Data:
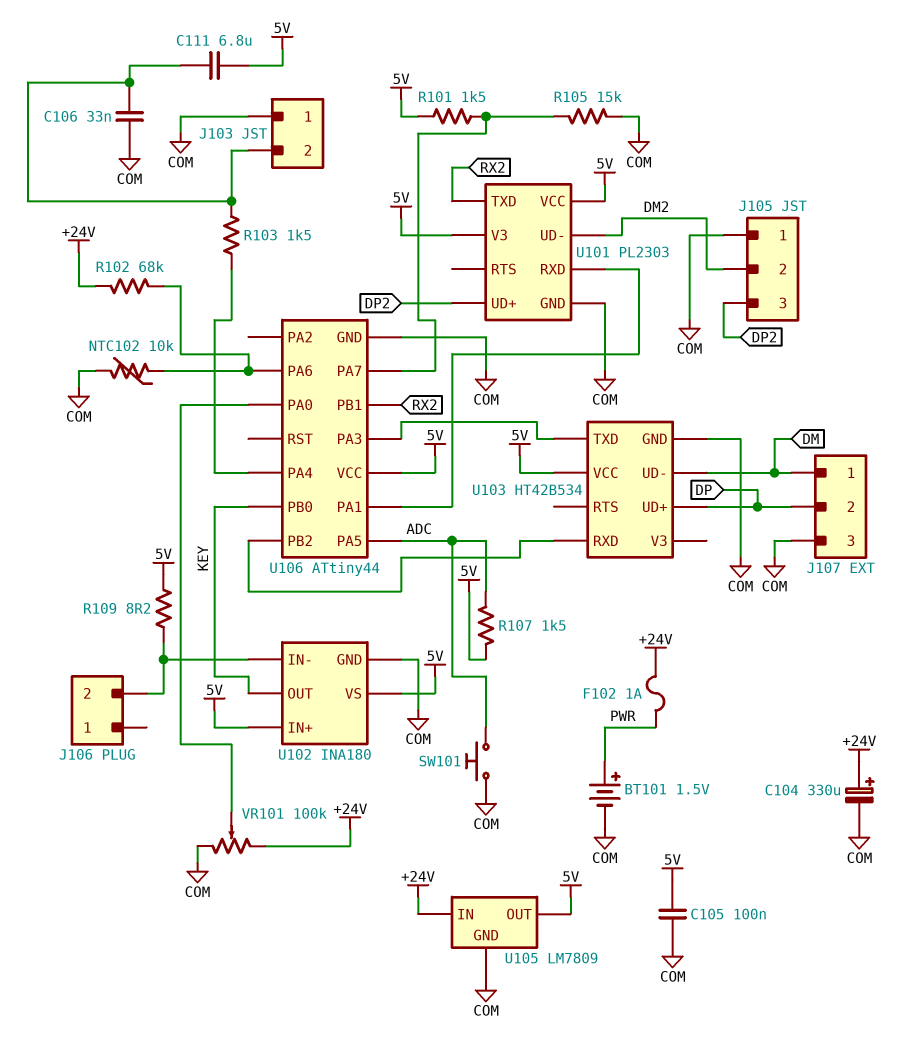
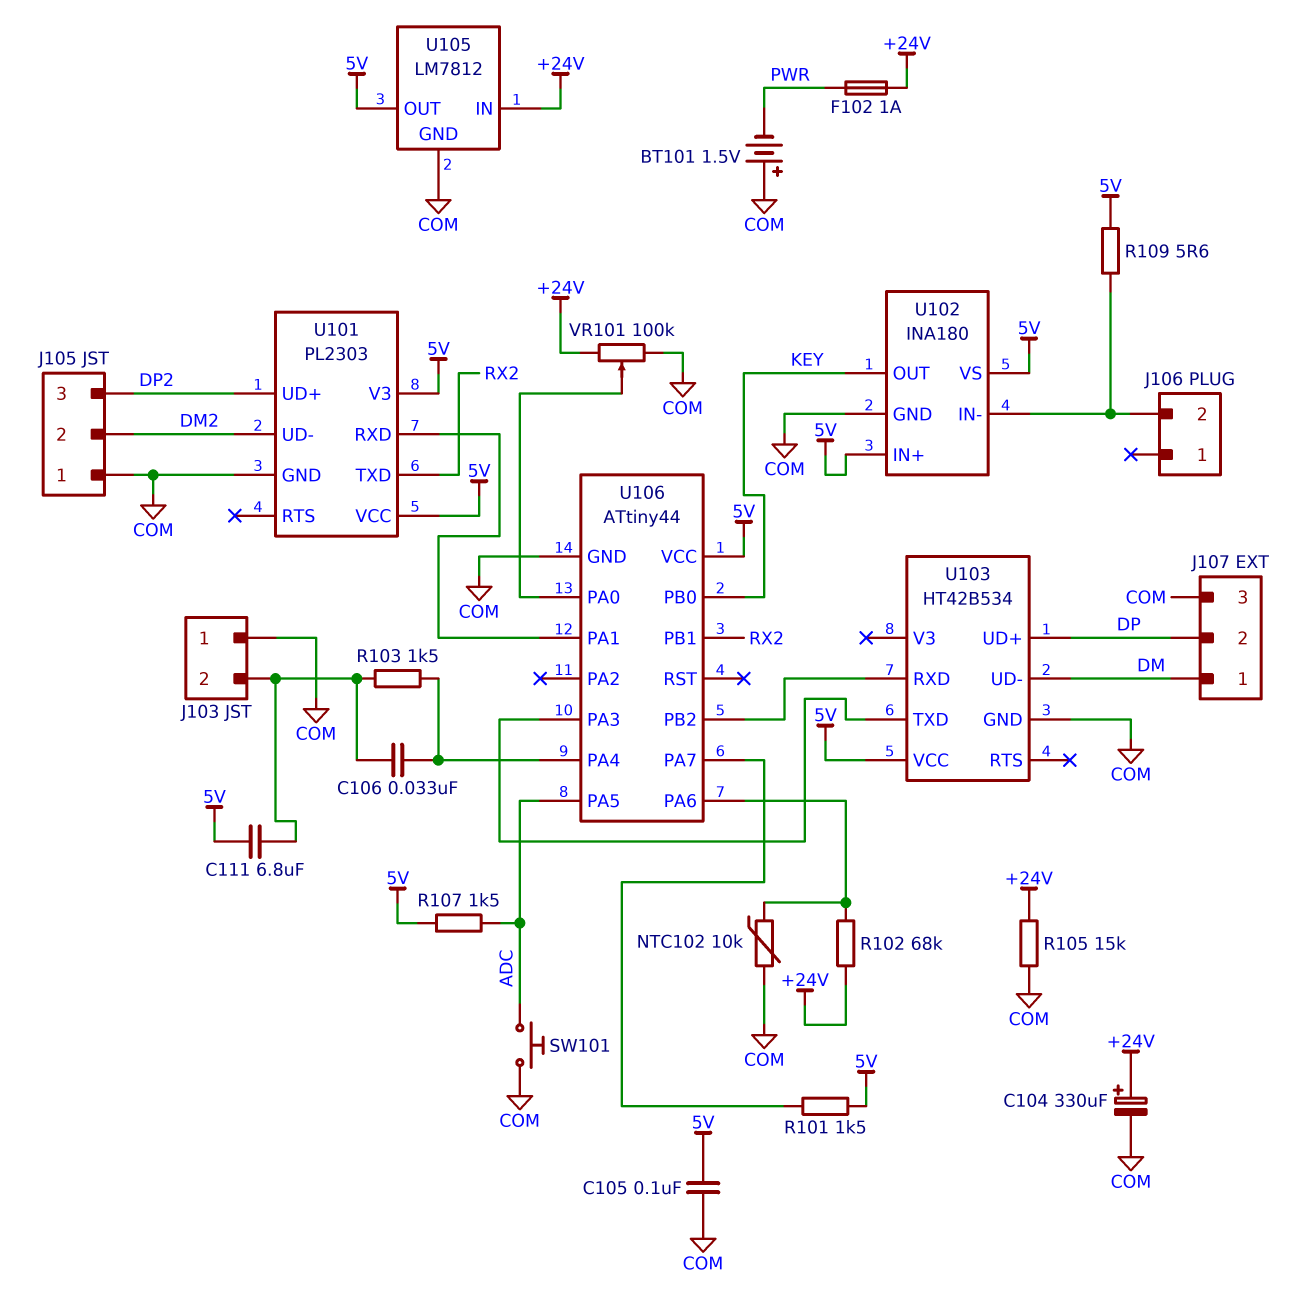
BT101: 1.5V (plus PWR, minus COM) -> 1.5V (plus COM, minus PWR)
C106: 33nF (COM, J103/2) -> 33nF (J103/2, U106/PA4)
R105: 15k (COM, U106/PA7) -> 15k (+24V, COM)
R109: 8.2 (5V, J106/2) -> 5.6 (5V, J106/2)
U105: LM7809 -> LM7812

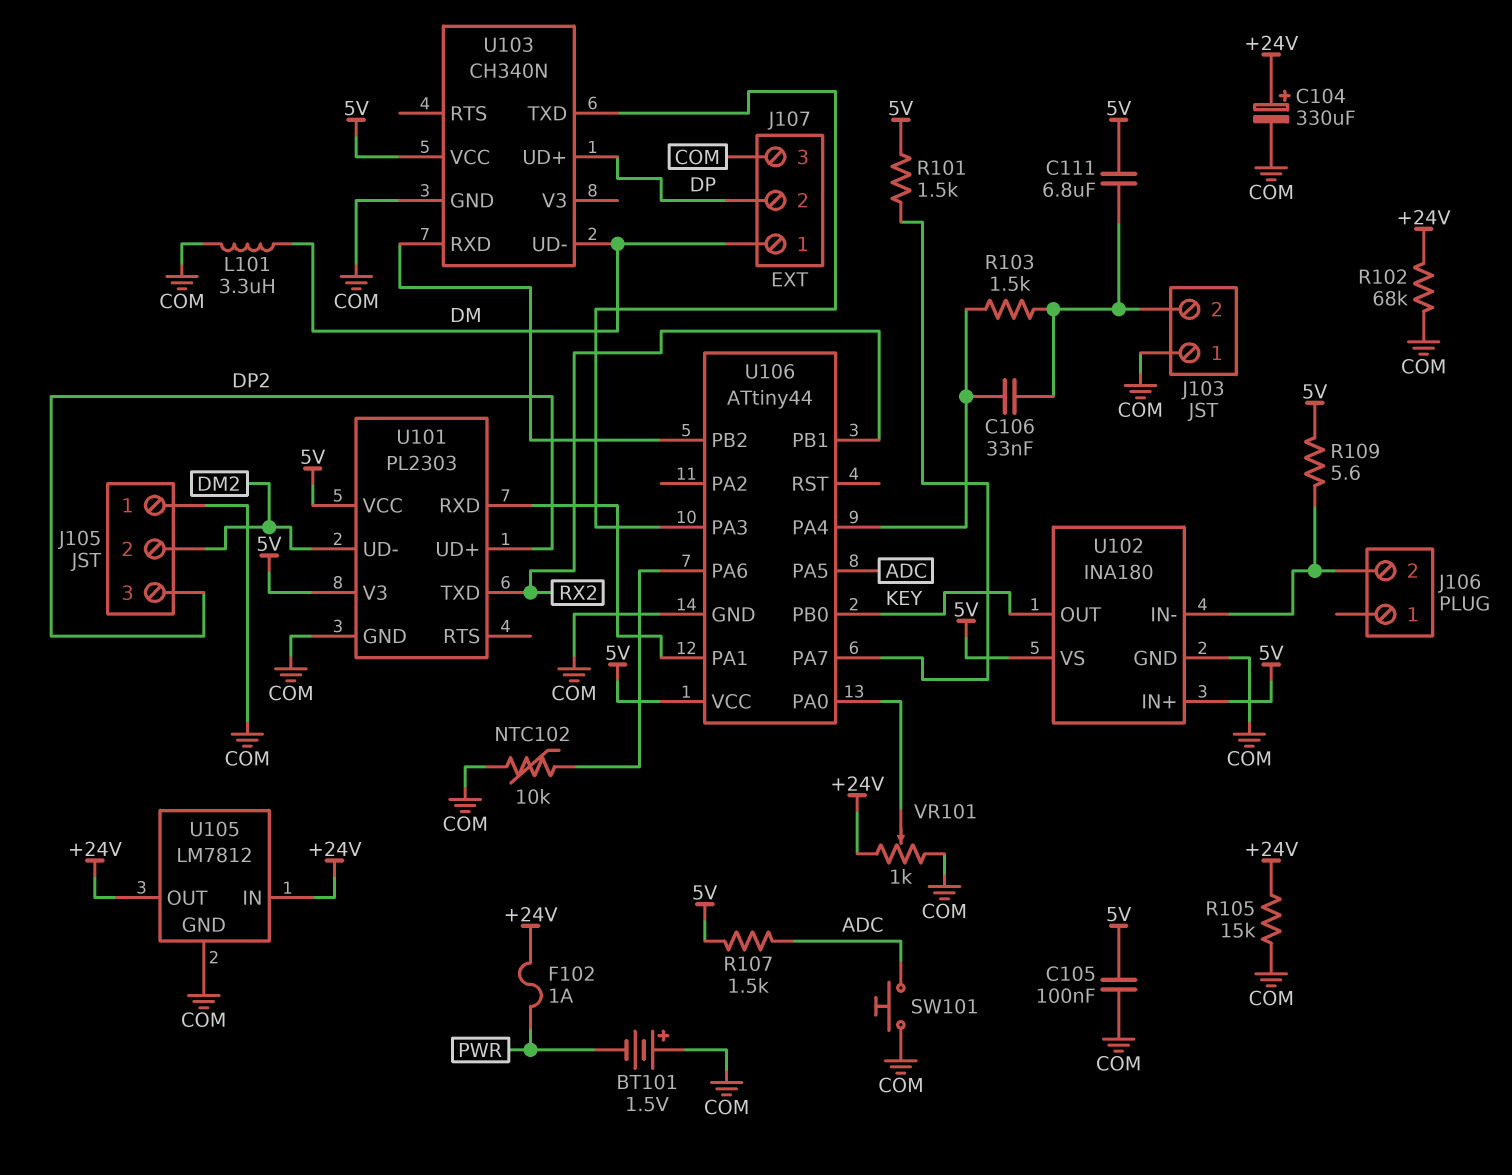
L101: none -> 3.3uH (COM, DM)
R102: 68k (+24V, U106/PA6) -> 68k (+24V, COM)
U103: HT42B534 -> CH340N
U105 pin OUT: 5V -> +24V
VR101: 100k (+24V, COM, wiper U106/PA0) -> 1k (+24V, COM, wiper U106/PA0)

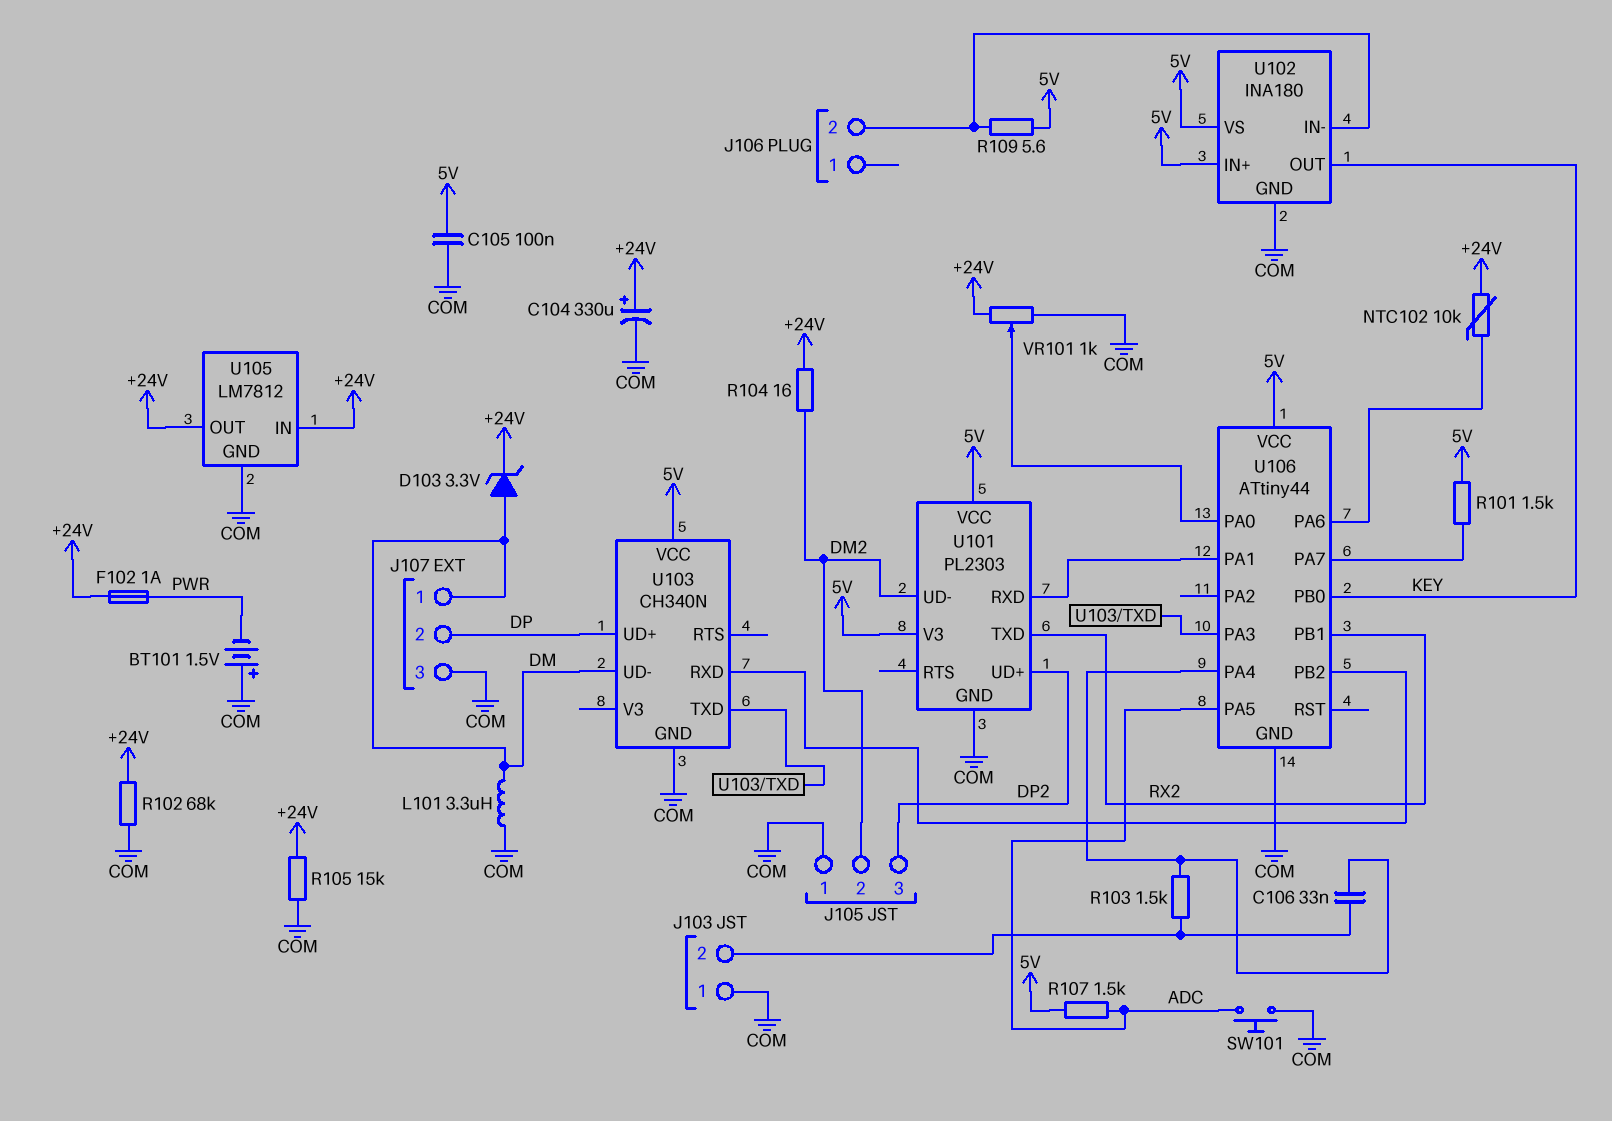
C111: 6.8uF (5V, J103/2) -> none
D103: none -> zener 3.3V (A DM, K +24V)
NTC102: 10k (COM, U106/PA6) -> 10k (+24V, U106/PA6)
R104: none -> 16 (+24V, DM2)

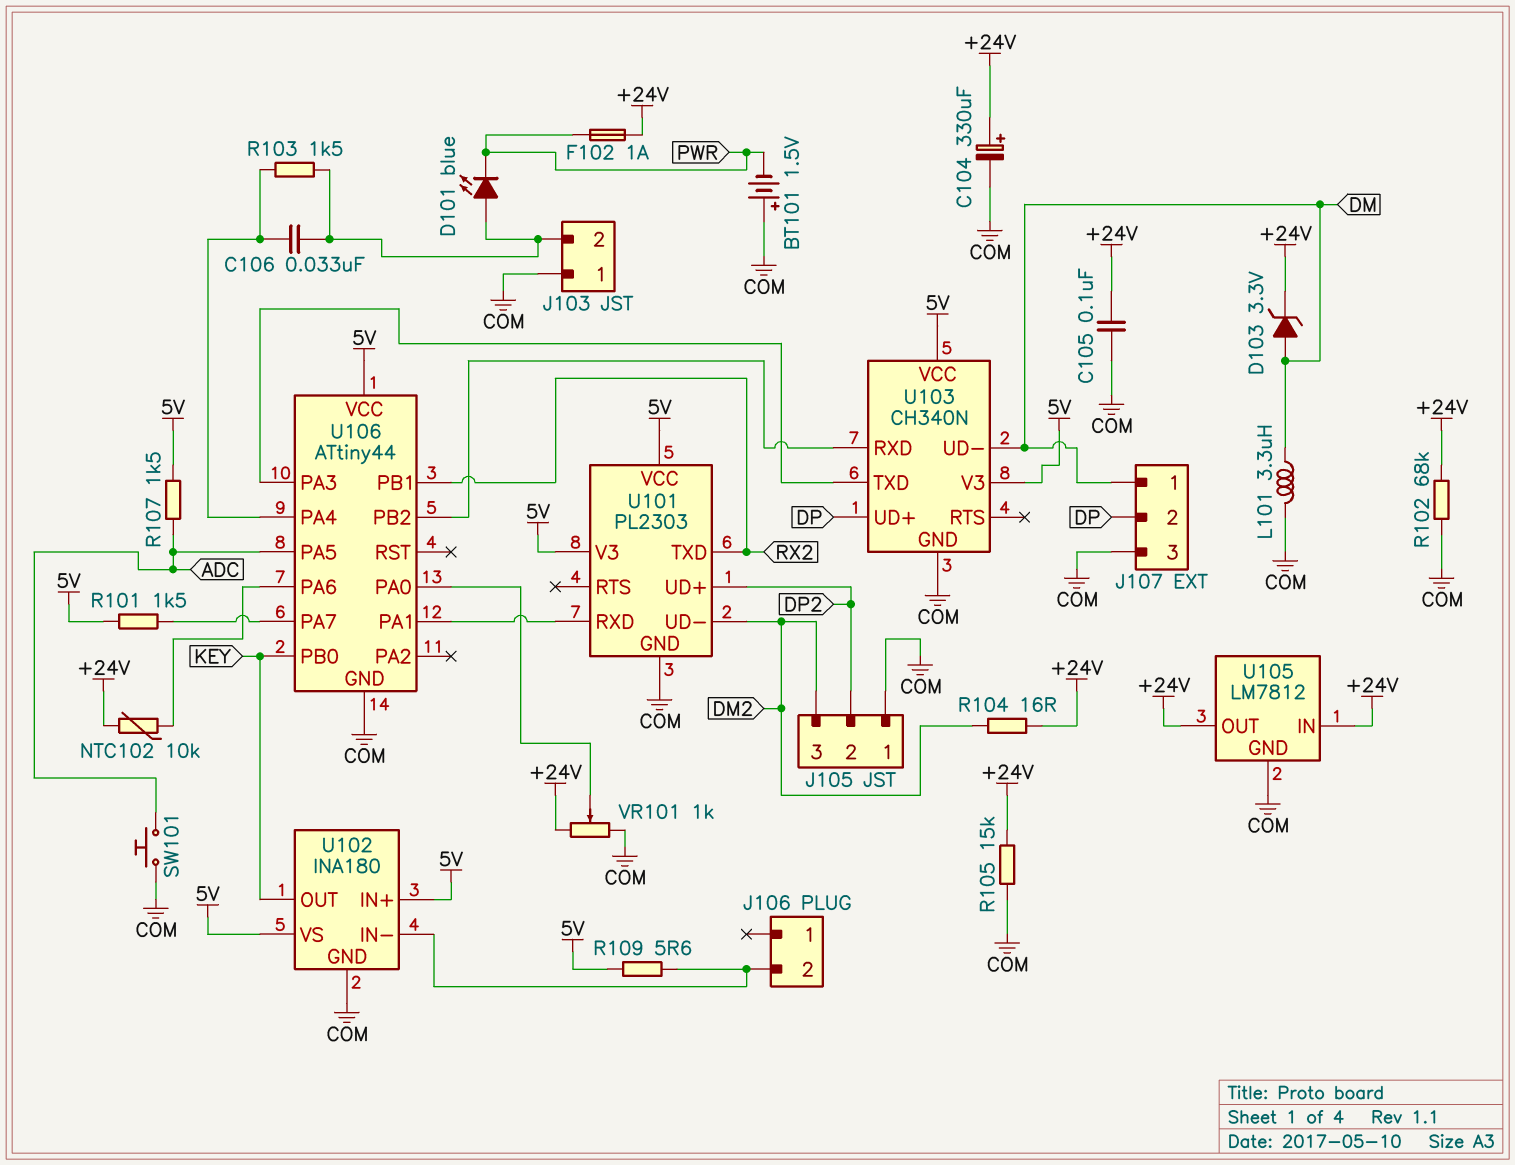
C105: 100nF (5V, COM) -> 100nF (+24V, COM)
D101: none -> LED blue (A J103/2, K PWR)
J105 pin 2: DM2 -> DP2
J105 pin 3: DP2 -> DM2
U103 pin V3: none -> 5V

What the task requires: Please restate all of the listing above word for word, with no pictures.

Task output:
BT101: 1.5V (plus PWR, minus COM) -> 1.5V (plus COM, minus PWR)
C106: 33nF (COM, J103/2) -> 33nF (J103/2, U106/PA4)
R105: 15k (COM, U106/PA7) -> 15k (+24V, COM)
R109: 8.2 (5V, J106/2) -> 5.6 (5V, J106/2)
U105: LM7809 -> LM7812

L101: none -> 3.3uH (COM, DM)
R102: 68k (+24V, U106/PA6) -> 68k (+24V, COM)
U103: HT42B534 -> CH340N
U105 pin OUT: 5V -> +24V
VR101: 100k (+24V, COM, wiper U106/PA0) -> 1k (+24V, COM, wiper U106/PA0)

C111: 6.8uF (5V, J103/2) -> none
D103: none -> zener 3.3V (A DM, K +24V)
NTC102: 10k (COM, U106/PA6) -> 10k (+24V, U106/PA6)
R104: none -> 16 (+24V, DM2)

C105: 100nF (5V, COM) -> 100nF (+24V, COM)
D101: none -> LED blue (A J103/2, K PWR)
J105 pin 2: DM2 -> DP2
J105 pin 3: DP2 -> DM2
U103 pin V3: none -> 5V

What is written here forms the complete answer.